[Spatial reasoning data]
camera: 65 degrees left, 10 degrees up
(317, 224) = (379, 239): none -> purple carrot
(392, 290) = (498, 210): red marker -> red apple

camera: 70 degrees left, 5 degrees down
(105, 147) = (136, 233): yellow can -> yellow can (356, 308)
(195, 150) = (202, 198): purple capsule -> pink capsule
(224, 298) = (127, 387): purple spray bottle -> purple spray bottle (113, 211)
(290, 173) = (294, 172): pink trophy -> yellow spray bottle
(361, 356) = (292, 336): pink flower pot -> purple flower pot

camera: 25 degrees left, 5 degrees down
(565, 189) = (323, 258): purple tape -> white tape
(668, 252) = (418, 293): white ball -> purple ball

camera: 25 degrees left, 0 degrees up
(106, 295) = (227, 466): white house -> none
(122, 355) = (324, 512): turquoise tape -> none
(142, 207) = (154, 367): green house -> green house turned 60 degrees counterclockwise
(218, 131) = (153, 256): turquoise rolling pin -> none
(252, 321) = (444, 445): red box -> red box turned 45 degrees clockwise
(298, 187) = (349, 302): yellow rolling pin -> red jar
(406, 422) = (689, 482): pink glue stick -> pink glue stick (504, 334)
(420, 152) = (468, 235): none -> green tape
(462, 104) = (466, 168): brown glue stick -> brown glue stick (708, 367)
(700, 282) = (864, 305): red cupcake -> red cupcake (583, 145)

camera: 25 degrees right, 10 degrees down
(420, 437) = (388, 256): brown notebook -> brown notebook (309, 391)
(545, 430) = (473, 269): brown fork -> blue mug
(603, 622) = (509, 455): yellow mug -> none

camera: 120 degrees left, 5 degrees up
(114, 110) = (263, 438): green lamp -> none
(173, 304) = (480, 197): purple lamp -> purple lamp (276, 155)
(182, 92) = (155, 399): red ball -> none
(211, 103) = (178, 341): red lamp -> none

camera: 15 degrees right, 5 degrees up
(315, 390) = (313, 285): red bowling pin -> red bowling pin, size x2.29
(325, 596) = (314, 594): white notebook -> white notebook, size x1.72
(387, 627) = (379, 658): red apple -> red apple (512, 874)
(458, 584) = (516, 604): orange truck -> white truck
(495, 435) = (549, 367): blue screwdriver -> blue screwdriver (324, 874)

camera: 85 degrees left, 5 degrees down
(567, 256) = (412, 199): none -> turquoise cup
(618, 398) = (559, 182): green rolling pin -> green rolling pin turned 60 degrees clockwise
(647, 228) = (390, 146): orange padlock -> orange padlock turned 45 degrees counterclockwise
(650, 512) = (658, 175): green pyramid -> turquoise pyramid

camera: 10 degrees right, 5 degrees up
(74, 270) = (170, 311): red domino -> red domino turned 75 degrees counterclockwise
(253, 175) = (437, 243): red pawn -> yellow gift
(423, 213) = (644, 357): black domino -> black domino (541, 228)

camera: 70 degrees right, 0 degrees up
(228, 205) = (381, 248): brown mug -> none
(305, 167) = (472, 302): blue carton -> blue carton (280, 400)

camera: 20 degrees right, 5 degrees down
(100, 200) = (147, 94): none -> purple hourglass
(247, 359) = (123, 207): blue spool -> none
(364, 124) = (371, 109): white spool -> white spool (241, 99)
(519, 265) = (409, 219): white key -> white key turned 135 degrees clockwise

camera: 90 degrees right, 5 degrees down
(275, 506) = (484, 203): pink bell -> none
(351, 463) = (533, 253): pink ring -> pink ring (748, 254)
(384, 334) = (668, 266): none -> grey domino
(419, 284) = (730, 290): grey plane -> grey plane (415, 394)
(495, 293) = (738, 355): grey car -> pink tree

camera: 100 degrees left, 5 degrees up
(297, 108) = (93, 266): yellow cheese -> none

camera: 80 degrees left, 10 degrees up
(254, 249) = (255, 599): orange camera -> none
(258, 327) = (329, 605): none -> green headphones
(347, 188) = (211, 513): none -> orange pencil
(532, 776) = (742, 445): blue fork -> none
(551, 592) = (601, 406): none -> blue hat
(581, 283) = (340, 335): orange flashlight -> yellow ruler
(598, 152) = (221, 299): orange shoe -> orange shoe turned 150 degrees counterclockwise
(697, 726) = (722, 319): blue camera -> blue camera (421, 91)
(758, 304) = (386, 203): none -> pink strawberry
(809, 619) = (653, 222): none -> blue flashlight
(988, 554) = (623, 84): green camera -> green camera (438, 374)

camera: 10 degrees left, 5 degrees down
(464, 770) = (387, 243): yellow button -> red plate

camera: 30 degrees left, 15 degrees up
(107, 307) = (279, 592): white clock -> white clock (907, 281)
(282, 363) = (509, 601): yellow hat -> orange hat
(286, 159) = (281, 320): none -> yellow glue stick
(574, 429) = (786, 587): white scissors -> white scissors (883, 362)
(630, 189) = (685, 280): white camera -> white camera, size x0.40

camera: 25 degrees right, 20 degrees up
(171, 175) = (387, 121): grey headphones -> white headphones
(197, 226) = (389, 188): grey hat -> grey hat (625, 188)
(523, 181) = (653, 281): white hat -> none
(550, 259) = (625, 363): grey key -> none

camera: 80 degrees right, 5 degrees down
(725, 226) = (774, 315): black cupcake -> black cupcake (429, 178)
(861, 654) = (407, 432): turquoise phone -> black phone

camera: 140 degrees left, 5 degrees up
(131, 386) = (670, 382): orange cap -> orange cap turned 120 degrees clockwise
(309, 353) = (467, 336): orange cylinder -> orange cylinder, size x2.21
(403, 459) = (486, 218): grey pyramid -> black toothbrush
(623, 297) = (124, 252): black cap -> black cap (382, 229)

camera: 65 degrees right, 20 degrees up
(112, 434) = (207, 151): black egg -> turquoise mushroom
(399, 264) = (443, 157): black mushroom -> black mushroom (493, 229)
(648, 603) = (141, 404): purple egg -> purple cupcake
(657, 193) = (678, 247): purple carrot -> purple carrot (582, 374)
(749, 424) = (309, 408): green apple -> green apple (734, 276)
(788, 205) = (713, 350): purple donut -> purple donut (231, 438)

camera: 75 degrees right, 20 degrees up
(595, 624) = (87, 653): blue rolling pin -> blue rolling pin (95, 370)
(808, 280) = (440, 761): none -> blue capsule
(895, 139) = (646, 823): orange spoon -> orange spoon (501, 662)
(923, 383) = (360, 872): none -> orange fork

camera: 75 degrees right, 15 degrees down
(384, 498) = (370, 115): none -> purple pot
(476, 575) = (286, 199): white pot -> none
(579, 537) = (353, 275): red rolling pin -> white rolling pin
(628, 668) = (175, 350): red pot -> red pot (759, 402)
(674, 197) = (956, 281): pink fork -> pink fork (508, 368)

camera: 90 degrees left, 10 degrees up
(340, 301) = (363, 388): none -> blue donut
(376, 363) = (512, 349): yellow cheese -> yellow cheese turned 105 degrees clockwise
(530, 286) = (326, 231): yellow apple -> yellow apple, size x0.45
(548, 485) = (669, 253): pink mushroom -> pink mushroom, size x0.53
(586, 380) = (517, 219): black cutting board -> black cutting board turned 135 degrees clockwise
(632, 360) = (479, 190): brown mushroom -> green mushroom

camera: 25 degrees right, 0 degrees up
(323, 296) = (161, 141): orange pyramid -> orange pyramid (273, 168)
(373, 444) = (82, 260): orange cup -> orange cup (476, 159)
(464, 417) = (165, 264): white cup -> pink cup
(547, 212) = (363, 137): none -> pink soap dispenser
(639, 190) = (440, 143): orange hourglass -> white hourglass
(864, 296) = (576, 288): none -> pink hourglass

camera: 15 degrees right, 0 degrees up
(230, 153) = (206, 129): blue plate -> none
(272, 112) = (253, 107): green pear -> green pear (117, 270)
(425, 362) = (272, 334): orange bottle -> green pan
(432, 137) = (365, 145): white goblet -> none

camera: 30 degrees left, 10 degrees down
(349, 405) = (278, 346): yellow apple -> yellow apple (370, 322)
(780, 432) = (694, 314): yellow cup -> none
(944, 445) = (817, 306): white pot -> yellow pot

**Aim of the task:**
Among the entries above, the line containing "camera: 25 degrees right, 20 degrees up", the line containing "(131, 386) = (670, 382): orange", and all lines between them are to be restated word for word; nothing else belongs in the reply.

**Output for this task:**
camera: 25 degrees right, 20 degrees up
(171, 175) = (387, 121): grey headphones -> white headphones
(197, 226) = (389, 188): grey hat -> grey hat (625, 188)
(523, 181) = (653, 281): white hat -> none
(550, 259) = (625, 363): grey key -> none

camera: 80 degrees right, 5 degrees down
(725, 226) = (774, 315): black cupcake -> black cupcake (429, 178)
(861, 654) = (407, 432): turquoise phone -> black phone

camera: 140 degrees left, 5 degrees up
(131, 386) = (670, 382): orange cap -> orange cap turned 120 degrees clockwise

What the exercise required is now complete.